## Entries supplied
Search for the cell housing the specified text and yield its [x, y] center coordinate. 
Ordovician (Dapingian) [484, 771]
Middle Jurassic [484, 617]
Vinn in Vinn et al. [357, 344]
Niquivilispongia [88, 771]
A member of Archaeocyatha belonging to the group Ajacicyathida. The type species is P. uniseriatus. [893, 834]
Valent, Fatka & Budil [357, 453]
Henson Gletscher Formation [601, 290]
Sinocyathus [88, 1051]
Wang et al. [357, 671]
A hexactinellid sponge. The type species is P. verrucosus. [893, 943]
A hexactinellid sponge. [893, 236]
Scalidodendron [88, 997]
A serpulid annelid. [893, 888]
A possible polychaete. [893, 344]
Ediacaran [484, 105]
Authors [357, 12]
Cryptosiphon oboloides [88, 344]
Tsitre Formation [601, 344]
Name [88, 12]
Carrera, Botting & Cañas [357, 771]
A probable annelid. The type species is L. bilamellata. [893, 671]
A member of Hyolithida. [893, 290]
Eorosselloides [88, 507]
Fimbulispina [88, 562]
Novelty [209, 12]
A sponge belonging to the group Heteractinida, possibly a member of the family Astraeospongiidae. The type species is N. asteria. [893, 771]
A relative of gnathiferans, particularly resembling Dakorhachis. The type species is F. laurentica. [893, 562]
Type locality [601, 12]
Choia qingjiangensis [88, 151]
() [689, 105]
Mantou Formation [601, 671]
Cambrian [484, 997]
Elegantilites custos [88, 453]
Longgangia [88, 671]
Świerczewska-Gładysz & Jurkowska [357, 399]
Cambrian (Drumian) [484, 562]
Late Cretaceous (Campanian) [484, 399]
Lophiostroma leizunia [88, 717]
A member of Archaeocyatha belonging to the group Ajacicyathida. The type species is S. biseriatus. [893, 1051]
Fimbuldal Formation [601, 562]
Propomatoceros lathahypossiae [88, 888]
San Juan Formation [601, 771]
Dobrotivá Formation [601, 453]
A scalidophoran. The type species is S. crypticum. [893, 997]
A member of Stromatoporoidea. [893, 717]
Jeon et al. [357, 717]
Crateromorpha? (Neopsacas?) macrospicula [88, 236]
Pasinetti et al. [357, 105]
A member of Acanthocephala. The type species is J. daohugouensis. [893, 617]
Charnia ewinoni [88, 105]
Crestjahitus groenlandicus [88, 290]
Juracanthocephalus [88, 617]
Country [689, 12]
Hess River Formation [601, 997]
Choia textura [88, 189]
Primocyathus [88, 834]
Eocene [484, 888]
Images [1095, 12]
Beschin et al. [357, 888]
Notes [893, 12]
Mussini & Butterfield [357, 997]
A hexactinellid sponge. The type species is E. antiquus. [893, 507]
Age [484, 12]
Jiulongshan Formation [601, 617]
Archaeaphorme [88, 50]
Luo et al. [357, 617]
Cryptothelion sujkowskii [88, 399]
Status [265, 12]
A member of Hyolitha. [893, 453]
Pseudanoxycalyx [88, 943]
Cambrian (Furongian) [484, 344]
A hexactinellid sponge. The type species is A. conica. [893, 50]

...

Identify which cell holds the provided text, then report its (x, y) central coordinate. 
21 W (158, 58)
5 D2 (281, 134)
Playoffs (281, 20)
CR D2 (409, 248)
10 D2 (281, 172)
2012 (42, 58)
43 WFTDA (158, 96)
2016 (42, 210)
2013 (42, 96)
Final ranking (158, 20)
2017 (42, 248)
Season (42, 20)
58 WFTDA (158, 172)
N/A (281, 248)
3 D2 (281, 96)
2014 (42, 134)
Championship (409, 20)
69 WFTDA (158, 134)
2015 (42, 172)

## Aim of the task
Copy the records above word for word, from the line that contains "Search for the" through the line that contains "Cambrian (Drumian) [484, 562]", including both of those lines.

## Output for this exercise
Search for the cell housing the specified text and yield its [x, y] center coordinate. 
Ordovician (Dapingian) [484, 771]
Middle Jurassic [484, 617]
Vinn in Vinn et al. [357, 344]
Niquivilispongia [88, 771]
A member of Archaeocyatha belonging to the group Ajacicyathida. The type species is P. uniseriatus. [893, 834]
Valent, Fatka & Budil [357, 453]
Henson Gletscher Formation [601, 290]
Sinocyathus [88, 1051]
Wang et al. [357, 671]
A hexactinellid sponge. The type species is P. verrucosus. [893, 943]
A hexactinellid sponge. [893, 236]
Scalidodendron [88, 997]
A serpulid annelid. [893, 888]
A possible polychaete. [893, 344]
Ediacaran [484, 105]
Authors [357, 12]
Cryptosiphon oboloides [88, 344]
Tsitre Formation [601, 344]
Name [88, 12]
Carrera, Botting & Cañas [357, 771]
A probable annelid. The type species is L. bilamellata. [893, 671]
A member of Hyolithida. [893, 290]
Eorosselloides [88, 507]
Fimbulispina [88, 562]
Novelty [209, 12]
A sponge belonging to the group Heteractinida, possibly a member of the family Astraeospongiidae. The type species is N. asteria. [893, 771]
A relative of gnathiferans, particularly resembling Dakorhachis. The type species is F. laurentica. [893, 562]
Type locality [601, 12]
Choia qingjiangensis [88, 151]
() [689, 105]
Mantou Formation [601, 671]
Cambrian [484, 997]
Elegantilites custos [88, 453]
Longgangia [88, 671]
Świerczewska-Gładysz & Jurkowska [357, 399]
Cambrian (Drumian) [484, 562]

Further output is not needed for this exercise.